■ **Recorded data**:
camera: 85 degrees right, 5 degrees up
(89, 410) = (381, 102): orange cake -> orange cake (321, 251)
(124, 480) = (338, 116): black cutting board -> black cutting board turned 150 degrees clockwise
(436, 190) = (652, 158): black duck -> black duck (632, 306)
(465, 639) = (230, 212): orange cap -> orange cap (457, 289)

* * *

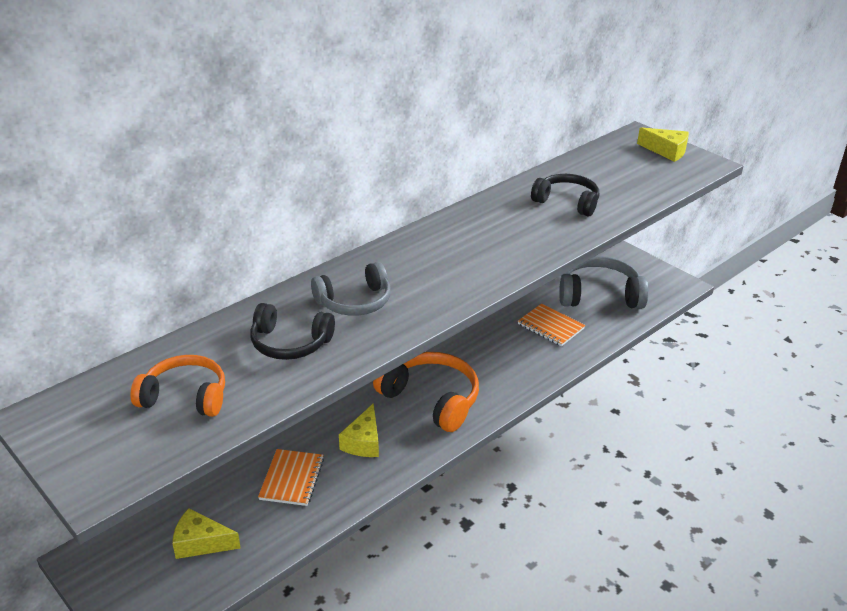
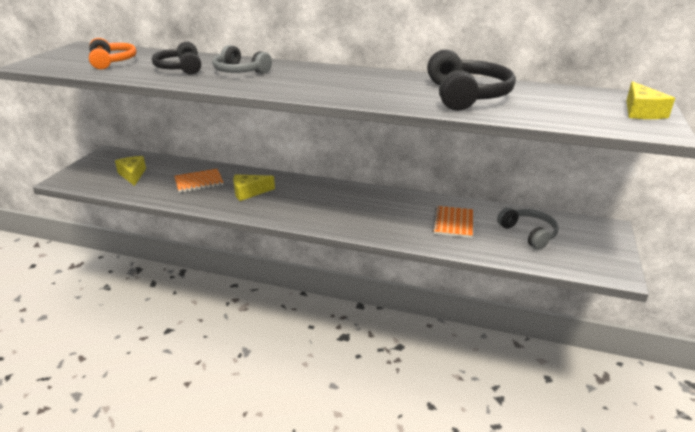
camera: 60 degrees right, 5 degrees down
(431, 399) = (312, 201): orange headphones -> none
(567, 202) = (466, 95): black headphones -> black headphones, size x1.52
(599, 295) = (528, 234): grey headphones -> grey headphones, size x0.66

--

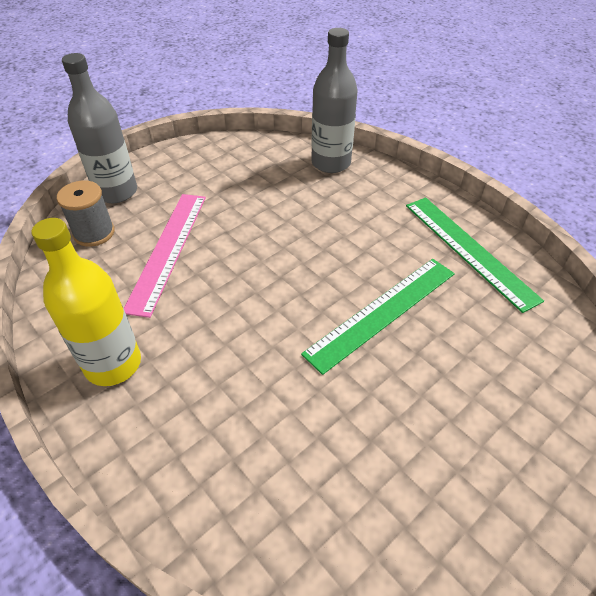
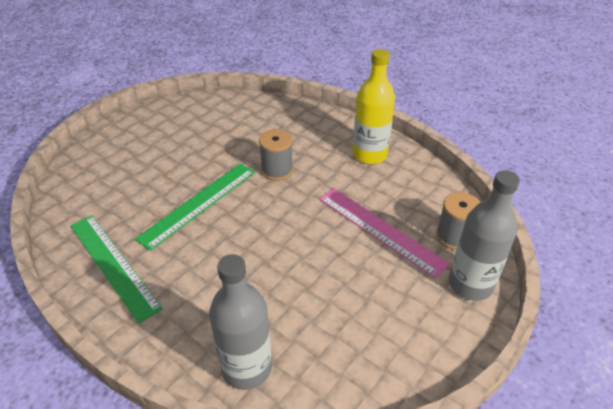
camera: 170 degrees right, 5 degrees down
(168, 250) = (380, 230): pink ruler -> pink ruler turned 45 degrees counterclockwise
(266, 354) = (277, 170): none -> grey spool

■ **Exercise goal**:
The lines in the records above that include the word "down" must be copied out.

■ **Written reply**:
camera: 60 degrees right, 5 degrees down
camera: 170 degrees right, 5 degrees down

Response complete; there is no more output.